» **Material shown**:
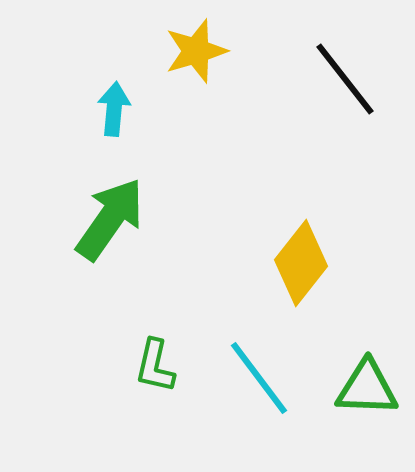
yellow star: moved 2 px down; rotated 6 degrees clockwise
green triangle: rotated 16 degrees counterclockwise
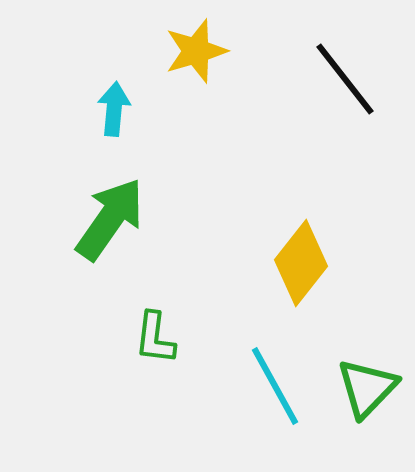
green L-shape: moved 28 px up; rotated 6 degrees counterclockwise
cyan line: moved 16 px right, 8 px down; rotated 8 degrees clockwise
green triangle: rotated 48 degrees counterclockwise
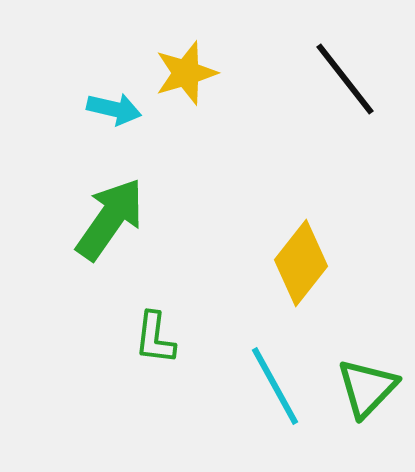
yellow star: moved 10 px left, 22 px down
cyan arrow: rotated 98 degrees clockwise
...
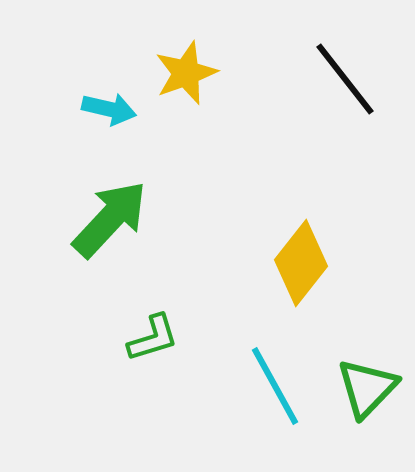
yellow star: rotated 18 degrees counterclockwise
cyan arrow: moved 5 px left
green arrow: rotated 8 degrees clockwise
==
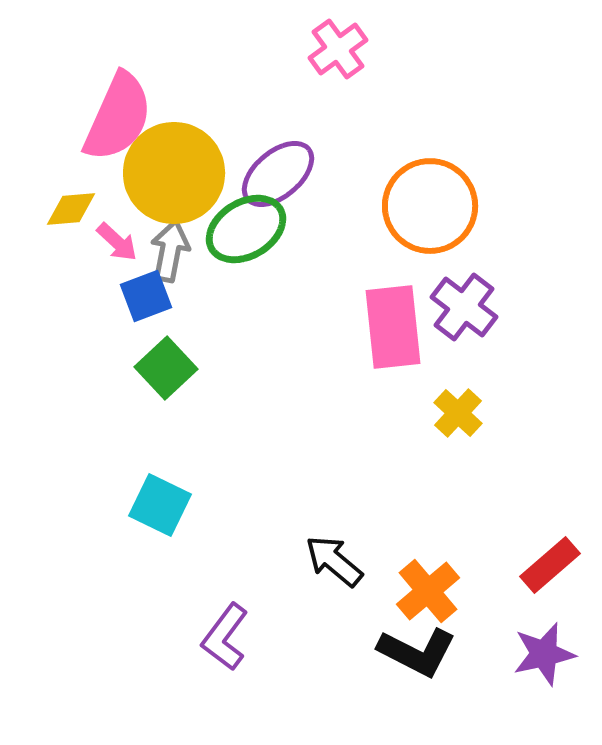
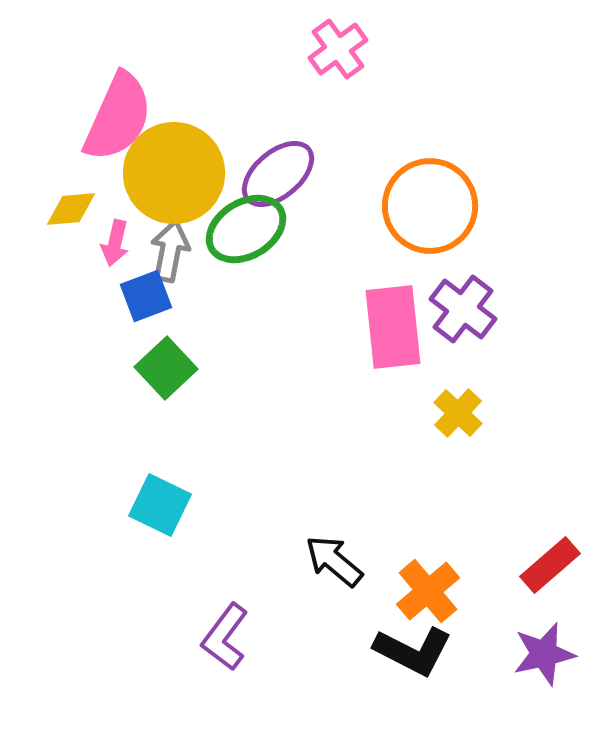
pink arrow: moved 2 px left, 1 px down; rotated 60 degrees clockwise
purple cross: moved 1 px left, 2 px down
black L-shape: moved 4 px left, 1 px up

» **The request**: Copy out the data verbatim from the line with "yellow star: moved 10 px left, 22 px down" to the line with "cyan arrow: rotated 98 degrees clockwise", including both of those lines.

» **Task solution**:
yellow star: moved 10 px left, 22 px down
cyan arrow: rotated 98 degrees clockwise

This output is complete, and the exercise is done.